Reproduce only what runs from the line containing "RADIO1: nRF24L01 -> RFM69" to the line containing "RFID2: RC522 -> PN532" in the records below, inclusive. Keep it exact, and keep the pictures out.

Available data
---*---

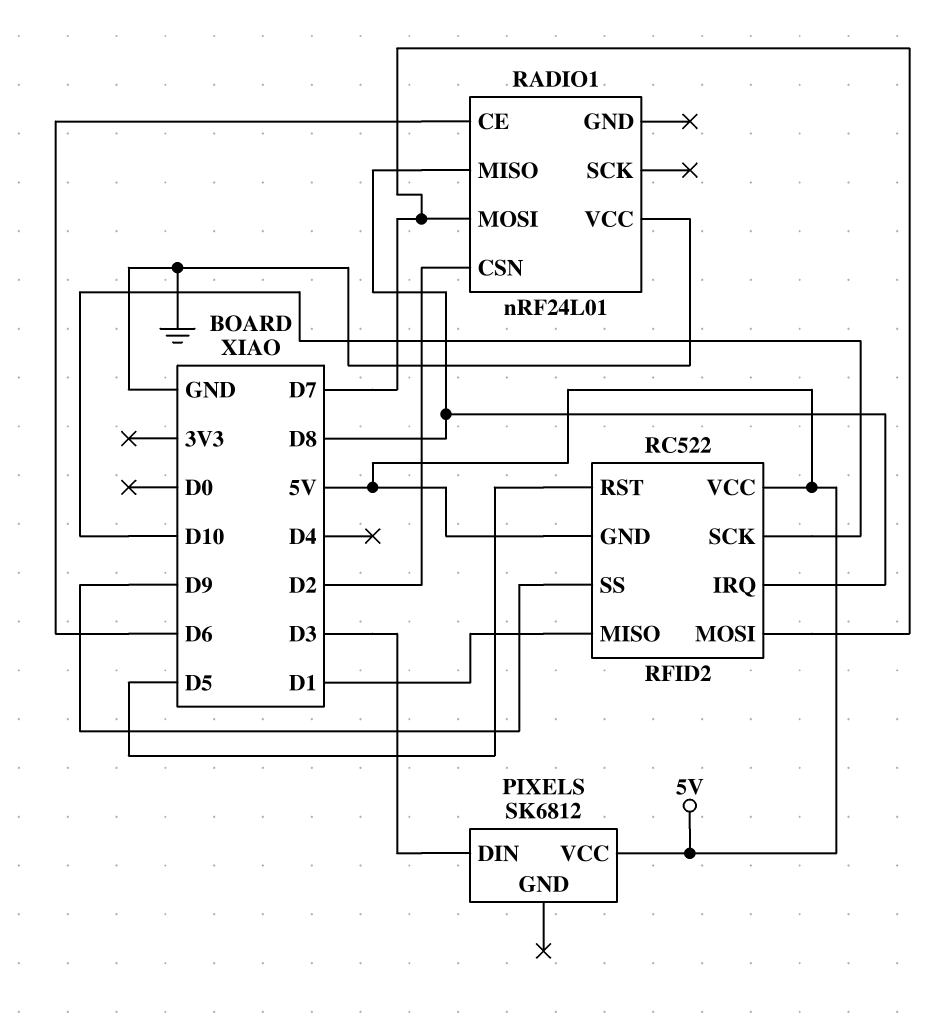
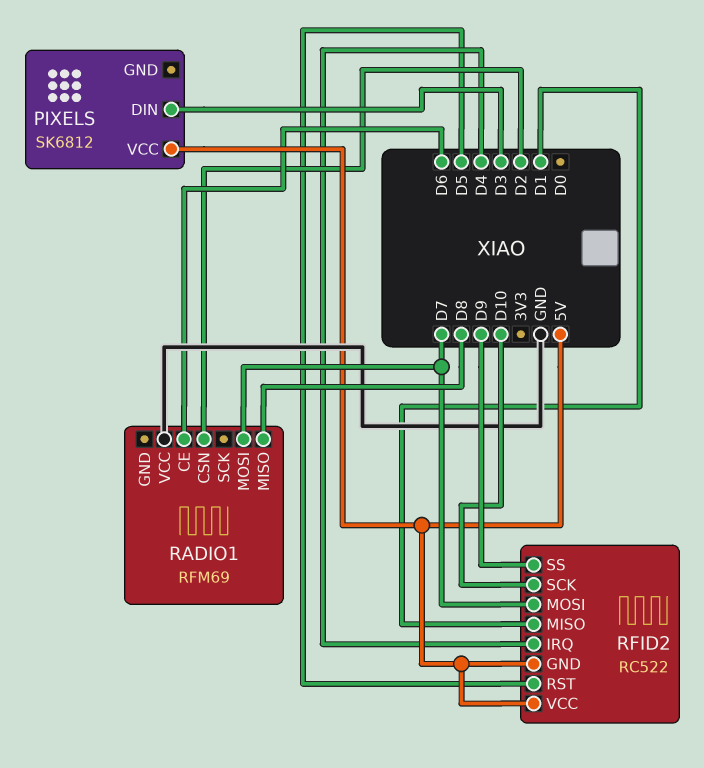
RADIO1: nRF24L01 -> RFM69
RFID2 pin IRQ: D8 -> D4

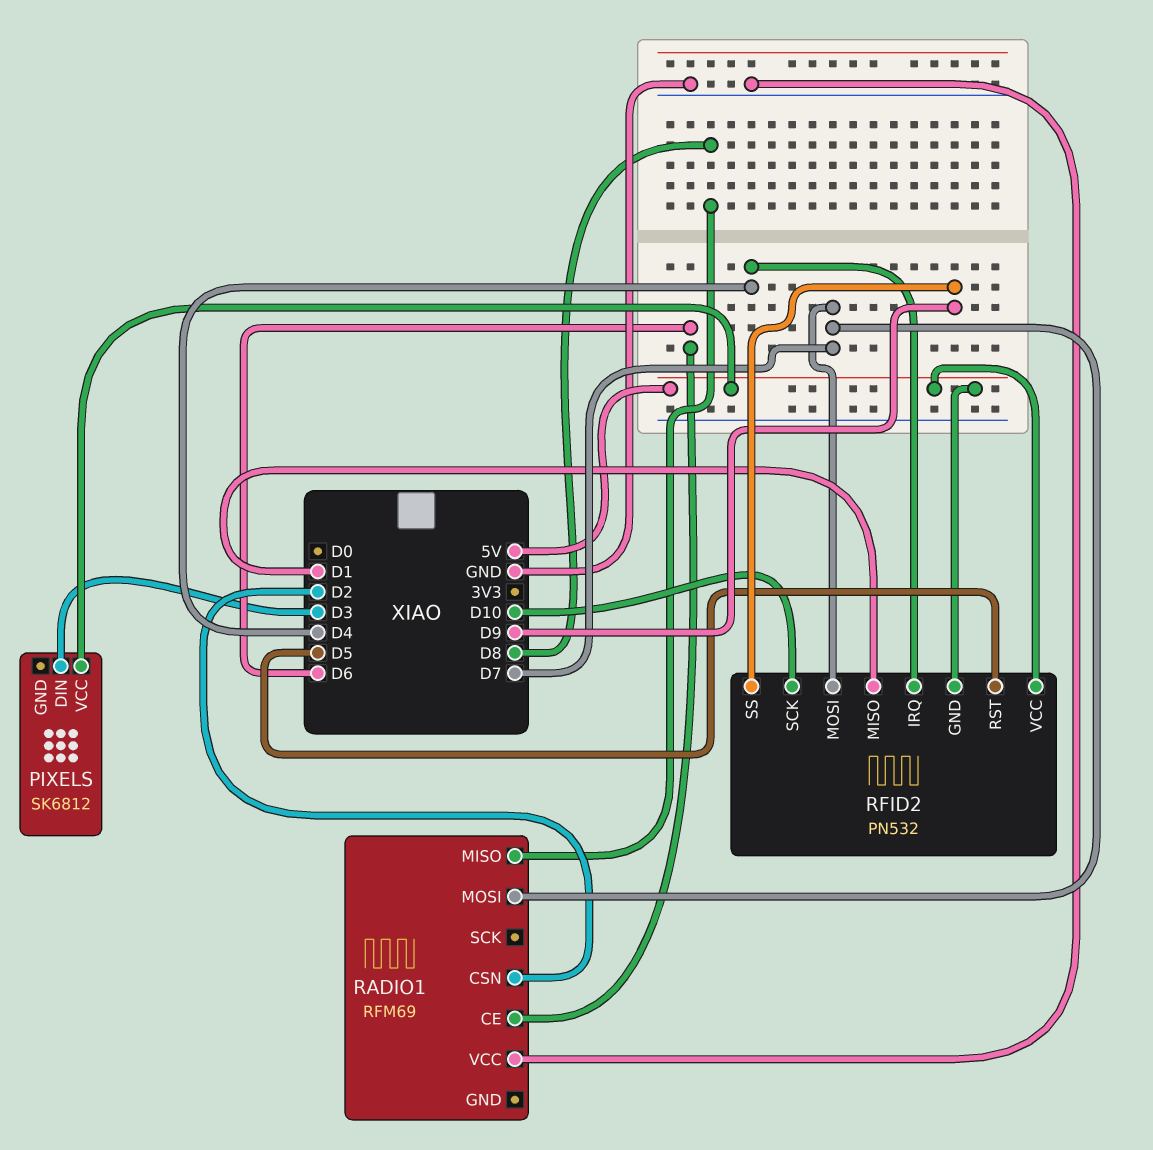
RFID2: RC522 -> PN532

---*---

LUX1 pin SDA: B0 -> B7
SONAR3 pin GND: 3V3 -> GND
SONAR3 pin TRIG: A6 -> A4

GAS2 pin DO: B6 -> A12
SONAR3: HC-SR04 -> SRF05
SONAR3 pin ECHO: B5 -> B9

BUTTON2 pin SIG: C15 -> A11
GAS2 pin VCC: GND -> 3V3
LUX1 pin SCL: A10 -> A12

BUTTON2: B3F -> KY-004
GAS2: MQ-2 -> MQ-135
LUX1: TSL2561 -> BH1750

---*---

Result of this task
RADIO1: nRF24L01 -> RFM69
RFID2 pin IRQ: D8 -> D4

RFID2: RC522 -> PN532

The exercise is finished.